The problem
A verbatim copy of the entries is the required answer.

=== Section Start ===

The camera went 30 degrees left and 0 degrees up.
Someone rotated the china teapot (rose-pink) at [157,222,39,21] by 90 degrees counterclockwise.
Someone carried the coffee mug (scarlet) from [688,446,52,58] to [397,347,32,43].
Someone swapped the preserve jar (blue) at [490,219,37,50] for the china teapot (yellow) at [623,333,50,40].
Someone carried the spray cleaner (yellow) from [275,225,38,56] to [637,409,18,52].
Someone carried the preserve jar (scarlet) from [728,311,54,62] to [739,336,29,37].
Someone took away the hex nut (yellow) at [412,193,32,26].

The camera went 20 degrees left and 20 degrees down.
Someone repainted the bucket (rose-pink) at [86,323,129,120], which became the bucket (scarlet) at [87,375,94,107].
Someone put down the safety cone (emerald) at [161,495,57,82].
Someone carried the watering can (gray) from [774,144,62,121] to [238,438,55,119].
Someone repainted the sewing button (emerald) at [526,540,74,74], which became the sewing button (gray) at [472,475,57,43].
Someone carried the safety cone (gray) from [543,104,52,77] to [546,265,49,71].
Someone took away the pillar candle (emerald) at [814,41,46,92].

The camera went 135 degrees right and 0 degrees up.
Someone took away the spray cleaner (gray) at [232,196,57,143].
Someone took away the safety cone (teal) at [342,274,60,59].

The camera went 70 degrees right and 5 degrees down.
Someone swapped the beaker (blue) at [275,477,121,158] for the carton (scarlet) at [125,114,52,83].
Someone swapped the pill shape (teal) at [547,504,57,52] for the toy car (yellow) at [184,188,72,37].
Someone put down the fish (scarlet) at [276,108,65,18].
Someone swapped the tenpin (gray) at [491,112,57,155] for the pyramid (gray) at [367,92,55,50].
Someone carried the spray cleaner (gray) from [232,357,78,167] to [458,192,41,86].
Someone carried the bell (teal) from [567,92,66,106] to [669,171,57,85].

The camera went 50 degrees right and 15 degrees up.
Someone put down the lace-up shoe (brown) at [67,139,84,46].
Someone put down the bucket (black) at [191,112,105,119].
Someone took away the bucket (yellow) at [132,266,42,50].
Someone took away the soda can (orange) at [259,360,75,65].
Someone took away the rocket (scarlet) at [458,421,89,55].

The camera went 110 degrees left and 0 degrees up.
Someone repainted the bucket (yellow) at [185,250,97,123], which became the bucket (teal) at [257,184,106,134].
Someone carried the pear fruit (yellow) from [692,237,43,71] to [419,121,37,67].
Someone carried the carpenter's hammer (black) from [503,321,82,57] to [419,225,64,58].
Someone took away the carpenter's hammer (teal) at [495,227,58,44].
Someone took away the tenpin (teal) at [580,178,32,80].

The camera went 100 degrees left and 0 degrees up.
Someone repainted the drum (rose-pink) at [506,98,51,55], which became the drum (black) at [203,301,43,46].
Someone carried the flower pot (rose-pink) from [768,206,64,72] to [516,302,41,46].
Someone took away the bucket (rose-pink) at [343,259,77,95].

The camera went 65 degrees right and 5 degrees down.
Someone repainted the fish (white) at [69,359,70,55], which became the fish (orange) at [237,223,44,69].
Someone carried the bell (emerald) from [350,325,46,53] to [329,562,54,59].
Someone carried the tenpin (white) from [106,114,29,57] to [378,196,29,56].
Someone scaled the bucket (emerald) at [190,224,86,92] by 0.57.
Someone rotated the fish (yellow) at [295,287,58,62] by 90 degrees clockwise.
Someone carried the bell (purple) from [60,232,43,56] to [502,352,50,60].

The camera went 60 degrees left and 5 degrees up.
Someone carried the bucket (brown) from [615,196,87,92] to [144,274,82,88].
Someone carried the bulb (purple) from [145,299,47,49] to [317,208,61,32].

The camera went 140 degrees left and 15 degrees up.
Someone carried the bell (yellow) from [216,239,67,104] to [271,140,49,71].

=== Section End ===

Response to this task
The camera went 30 degrees left and 0 degrees up.
Someone rotated the china teapot (rose-pink) at [157,222,39,21] by 90 degrees counterclockwise.
Someone carried the coffee mug (scarlet) from [688,446,52,58] to [397,347,32,43].
Someone swapped the preserve jar (blue) at [490,219,37,50] for the china teapot (yellow) at [623,333,50,40].
Someone carried the spray cleaner (yellow) from [275,225,38,56] to [637,409,18,52].
Someone carried the preserve jar (scarlet) from [728,311,54,62] to [739,336,29,37].
Someone took away the hex nut (yellow) at [412,193,32,26].

The camera went 20 degrees left and 20 degrees down.
Someone repainted the bucket (rose-pink) at [86,323,129,120], which became the bucket (scarlet) at [87,375,94,107].
Someone put down the safety cone (emerald) at [161,495,57,82].
Someone carried the watering can (gray) from [774,144,62,121] to [238,438,55,119].
Someone repainted the sewing button (emerald) at [526,540,74,74], which became the sewing button (gray) at [472,475,57,43].
Someone carried the safety cone (gray) from [543,104,52,77] to [546,265,49,71].
Someone took away the pillar candle (emerald) at [814,41,46,92].

The camera went 135 degrees right and 0 degrees up.
Someone took away the spray cleaner (gray) at [232,196,57,143].
Someone took away the safety cone (teal) at [342,274,60,59].

The camera went 70 degrees right and 5 degrees down.
Someone swapped the beaker (blue) at [275,477,121,158] for the carton (scarlet) at [125,114,52,83].
Someone swapped the pill shape (teal) at [547,504,57,52] for the toy car (yellow) at [184,188,72,37].
Someone put down the fish (scarlet) at [276,108,65,18].
Someone swapped the tenpin (gray) at [491,112,57,155] for the pyramid (gray) at [367,92,55,50].
Someone carried the spray cleaner (gray) from [232,357,78,167] to [458,192,41,86].
Someone carried the bell (teal) from [567,92,66,106] to [669,171,57,85].

The camera went 50 degrees right and 15 degrees up.
Someone put down the lace-up shoe (brown) at [67,139,84,46].
Someone put down the bucket (black) at [191,112,105,119].
Someone took away the bucket (yellow) at [132,266,42,50].
Someone took away the soda can (orange) at [259,360,75,65].
Someone took away the rocket (scarlet) at [458,421,89,55].

The camera went 110 degrees left and 0 degrees up.
Someone repainted the bucket (yellow) at [185,250,97,123], which became the bucket (teal) at [257,184,106,134].
Someone carried the pear fruit (yellow) from [692,237,43,71] to [419,121,37,67].
Someone carried the carpenter's hammer (black) from [503,321,82,57] to [419,225,64,58].
Someone took away the carpenter's hammer (teal) at [495,227,58,44].
Someone took away the tenpin (teal) at [580,178,32,80].

The camera went 100 degrees left and 0 degrees up.
Someone repainted the drum (rose-pink) at [506,98,51,55], which became the drum (black) at [203,301,43,46].
Someone carried the flower pot (rose-pink) from [768,206,64,72] to [516,302,41,46].
Someone took away the bucket (rose-pink) at [343,259,77,95].

The camera went 65 degrees right and 5 degrees down.
Someone repainted the fish (white) at [69,359,70,55], which became the fish (orange) at [237,223,44,69].
Someone carried the bell (emerald) from [350,325,46,53] to [329,562,54,59].
Someone carried the tenpin (white) from [106,114,29,57] to [378,196,29,56].
Someone scaled the bucket (emerald) at [190,224,86,92] by 0.57.
Someone rotated the fish (yellow) at [295,287,58,62] by 90 degrees clockwise.
Someone carried the bell (purple) from [60,232,43,56] to [502,352,50,60].

The camera went 60 degrees left and 5 degrees up.
Someone carried the bucket (brown) from [615,196,87,92] to [144,274,82,88].
Someone carried the bulb (purple) from [145,299,47,49] to [317,208,61,32].

The camera went 140 degrees left and 15 degrees up.
Someone carried the bell (yellow) from [216,239,67,104] to [271,140,49,71].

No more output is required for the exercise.